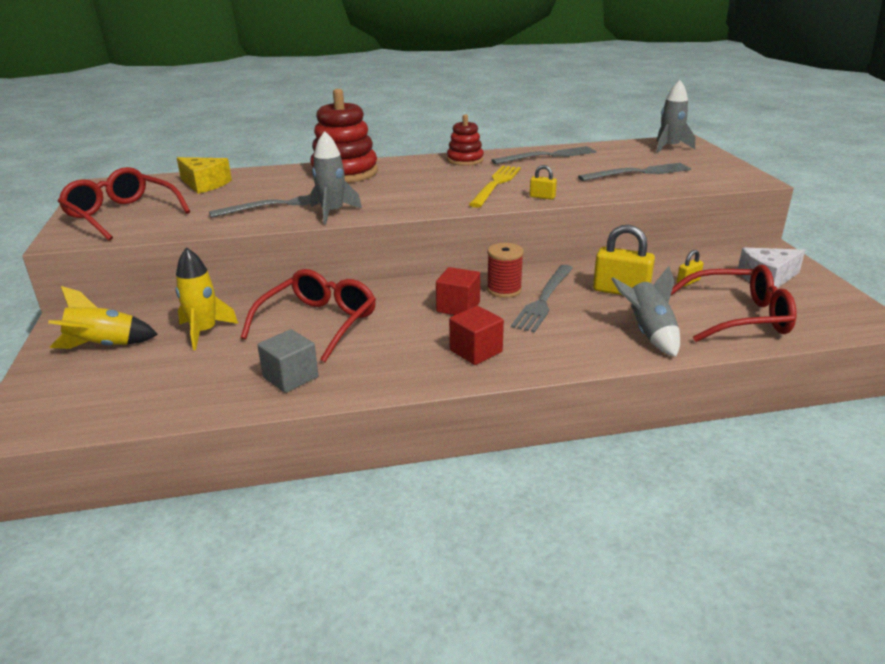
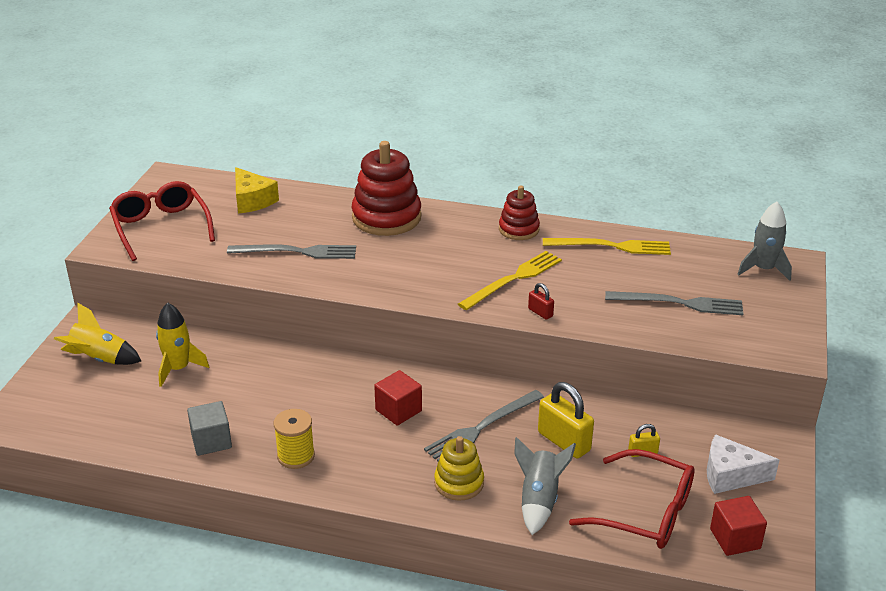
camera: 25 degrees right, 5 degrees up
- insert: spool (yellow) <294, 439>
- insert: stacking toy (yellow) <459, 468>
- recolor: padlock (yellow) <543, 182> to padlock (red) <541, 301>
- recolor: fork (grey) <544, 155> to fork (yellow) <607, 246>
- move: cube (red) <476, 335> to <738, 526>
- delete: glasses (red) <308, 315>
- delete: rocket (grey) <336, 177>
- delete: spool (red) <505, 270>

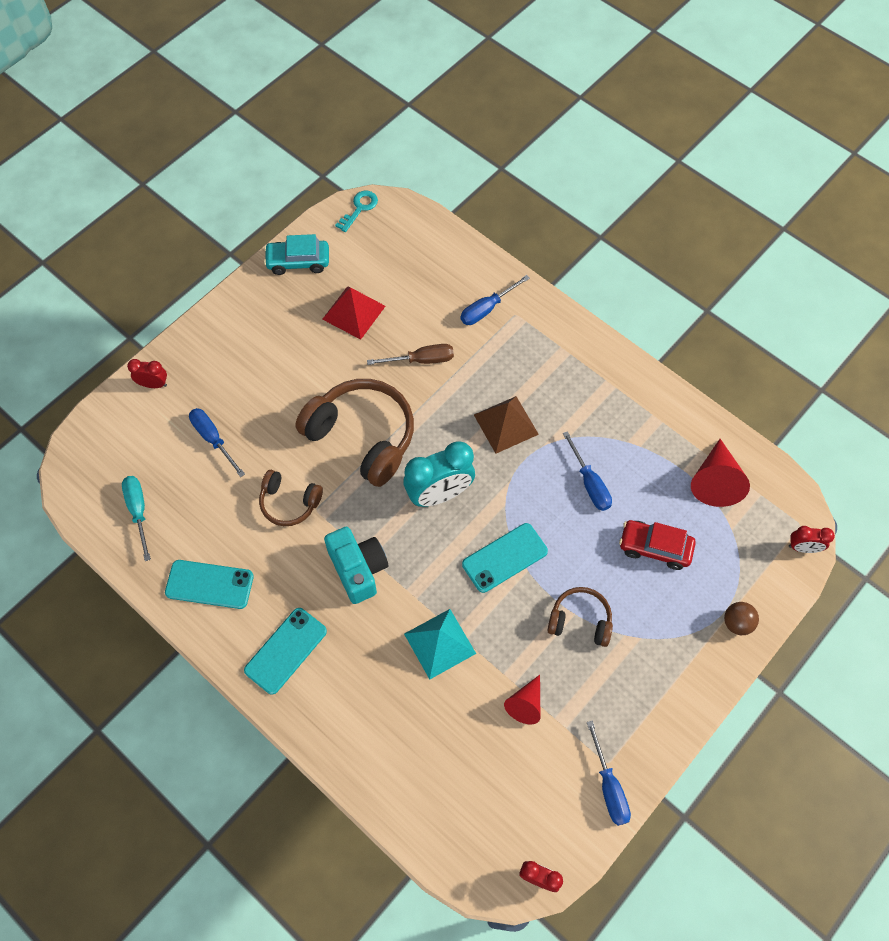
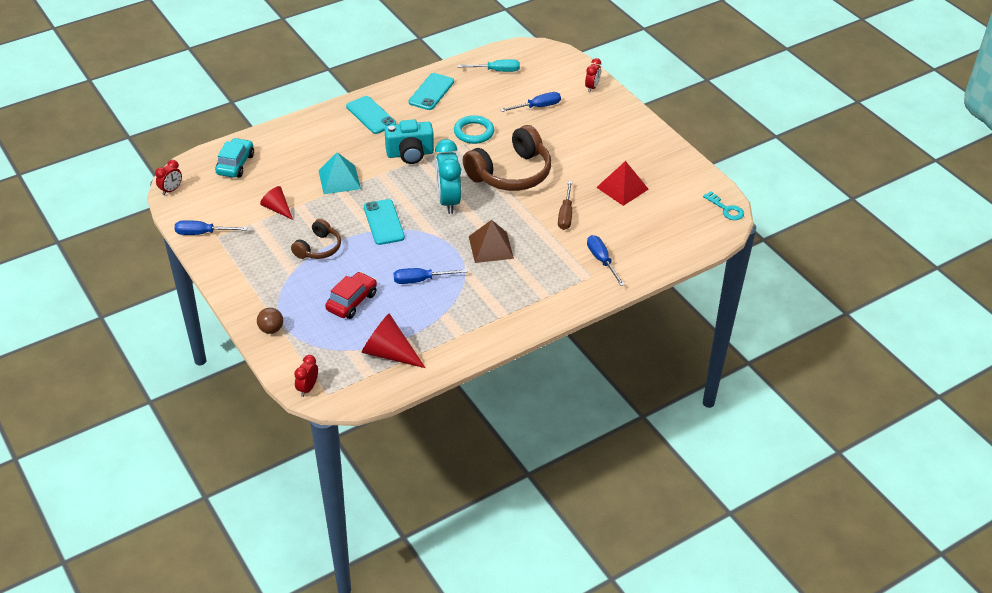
camera: 105 degrees right, 20 degrees down
- move: car (turquoise) <296, 254> to <234, 158>
- replace: headphones (brown) <291, 498> to ring (turquoise) <474, 129>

=== To do ===
Go through the material above and count the lines that include "recolor". Give the number alone.

=== Task answer ===
2